(Raw records)
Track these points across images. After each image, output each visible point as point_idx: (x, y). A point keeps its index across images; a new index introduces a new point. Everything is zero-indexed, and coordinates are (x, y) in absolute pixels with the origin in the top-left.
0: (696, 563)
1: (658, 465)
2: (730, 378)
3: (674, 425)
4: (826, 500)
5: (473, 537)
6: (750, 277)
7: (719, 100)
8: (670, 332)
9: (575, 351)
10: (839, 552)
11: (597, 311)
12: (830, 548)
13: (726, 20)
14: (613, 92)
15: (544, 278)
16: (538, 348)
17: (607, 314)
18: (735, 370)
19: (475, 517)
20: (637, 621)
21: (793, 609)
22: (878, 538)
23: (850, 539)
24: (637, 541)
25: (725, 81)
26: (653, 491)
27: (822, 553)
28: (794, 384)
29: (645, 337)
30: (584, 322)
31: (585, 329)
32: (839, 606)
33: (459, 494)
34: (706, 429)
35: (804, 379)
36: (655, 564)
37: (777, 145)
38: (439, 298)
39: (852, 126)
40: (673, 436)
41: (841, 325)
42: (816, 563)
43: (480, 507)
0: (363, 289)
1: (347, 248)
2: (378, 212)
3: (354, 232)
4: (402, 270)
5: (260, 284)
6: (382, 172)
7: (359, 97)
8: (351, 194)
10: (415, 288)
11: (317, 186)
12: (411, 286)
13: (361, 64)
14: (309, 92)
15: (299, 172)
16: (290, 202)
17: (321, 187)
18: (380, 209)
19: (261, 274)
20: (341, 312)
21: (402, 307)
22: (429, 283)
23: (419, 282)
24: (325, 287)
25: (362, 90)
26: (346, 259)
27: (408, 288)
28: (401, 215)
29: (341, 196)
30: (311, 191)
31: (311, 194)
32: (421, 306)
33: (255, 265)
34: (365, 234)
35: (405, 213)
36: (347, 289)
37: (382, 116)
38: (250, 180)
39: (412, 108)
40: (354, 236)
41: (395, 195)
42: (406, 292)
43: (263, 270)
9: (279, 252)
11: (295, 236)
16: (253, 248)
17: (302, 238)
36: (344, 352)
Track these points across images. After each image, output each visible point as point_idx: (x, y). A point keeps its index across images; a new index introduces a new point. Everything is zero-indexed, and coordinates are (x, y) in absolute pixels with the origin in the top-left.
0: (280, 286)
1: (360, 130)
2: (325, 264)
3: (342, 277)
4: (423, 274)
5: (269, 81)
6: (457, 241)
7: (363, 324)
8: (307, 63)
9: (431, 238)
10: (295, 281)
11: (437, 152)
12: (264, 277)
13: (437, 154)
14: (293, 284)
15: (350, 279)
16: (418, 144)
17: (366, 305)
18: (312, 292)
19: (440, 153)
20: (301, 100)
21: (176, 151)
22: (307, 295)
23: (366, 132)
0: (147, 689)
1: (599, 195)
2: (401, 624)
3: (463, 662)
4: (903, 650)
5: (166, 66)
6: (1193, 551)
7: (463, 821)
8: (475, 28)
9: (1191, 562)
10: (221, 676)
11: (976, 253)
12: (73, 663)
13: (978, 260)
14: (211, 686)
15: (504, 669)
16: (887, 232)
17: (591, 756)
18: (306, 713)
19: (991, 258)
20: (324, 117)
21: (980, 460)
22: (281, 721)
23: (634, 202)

▶ _What the task requires_
Copy the items word for word, starting at the first line and stopping after the line that contains "30: (584, 322)".

▶ _The response_
Track these points across images. After each image, output each visible point as point_idx: (x, y). A point keeps its index across images; a new index introduces a new point. Everything is zero-indexed, and coordinates are (x, y) in absolute pixels with the origin in the top-left.
0: (696, 563)
1: (658, 465)
2: (730, 378)
3: (674, 425)
4: (826, 500)
5: (473, 537)
6: (750, 277)
7: (719, 100)
8: (670, 332)
9: (575, 351)
10: (839, 552)
11: (597, 311)
12: (830, 548)
13: (726, 20)
14: (613, 92)
15: (544, 278)
16: (538, 348)
17: (607, 314)
18: (735, 370)
19: (475, 517)
20: (637, 621)
21: (793, 609)
22: (878, 538)
23: (850, 539)
24: (637, 541)
25: (725, 81)
26: (653, 491)
27: (822, 553)
28: (794, 384)
29: (645, 337)
30: (584, 322)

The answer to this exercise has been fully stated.